*Supplied records*:
────────────────
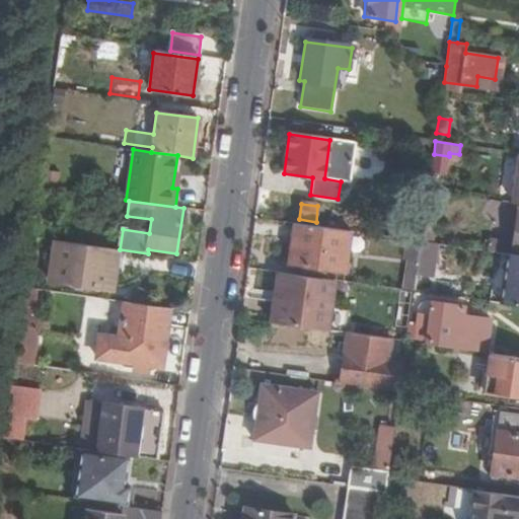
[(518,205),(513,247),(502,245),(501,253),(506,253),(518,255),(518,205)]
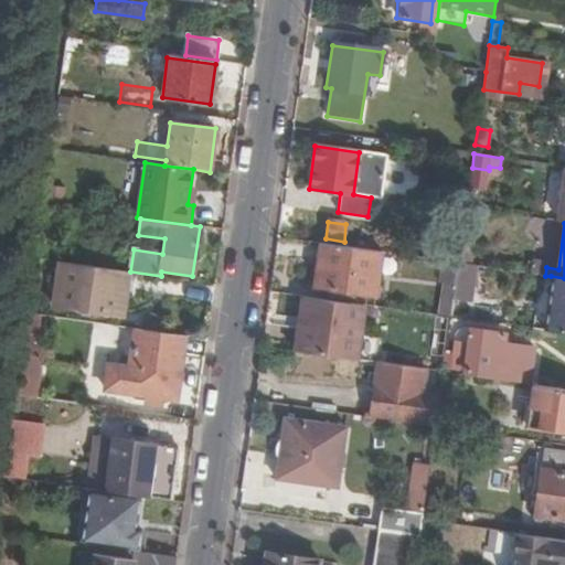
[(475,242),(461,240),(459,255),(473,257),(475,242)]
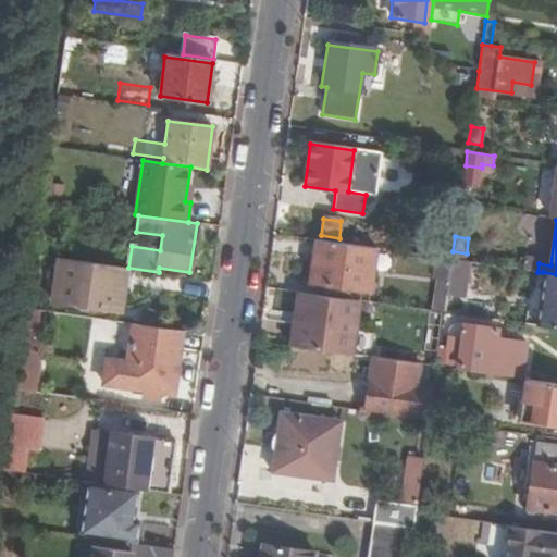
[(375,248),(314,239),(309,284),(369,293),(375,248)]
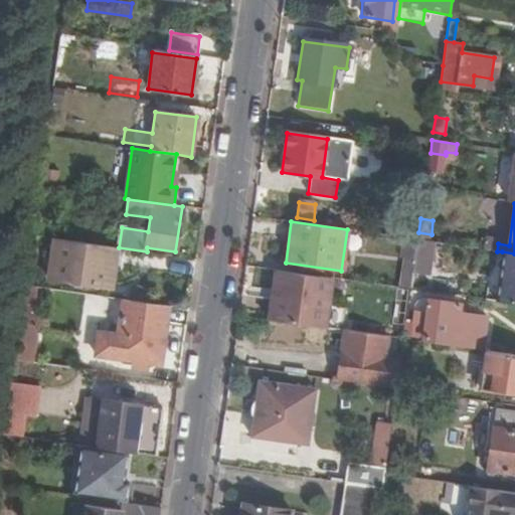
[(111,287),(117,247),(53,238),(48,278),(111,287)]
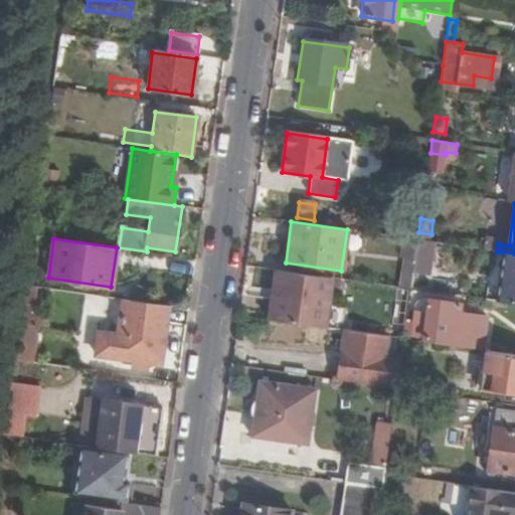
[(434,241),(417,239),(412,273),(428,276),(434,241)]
────────────────
*Prompt*:
Make an exact copy of the data, leaving its pictures out.

*Task solution*:
[(518,205),(513,247),(502,245),(501,253),(506,253),(518,255),(518,205)]
[(475,242),(461,240),(459,255),(473,257),(475,242)]
[(375,248),(314,239),(309,284),(369,293),(375,248)]
[(111,287),(117,247),(53,238),(48,278),(111,287)]
[(434,241),(417,239),(412,273),(428,276),(434,241)]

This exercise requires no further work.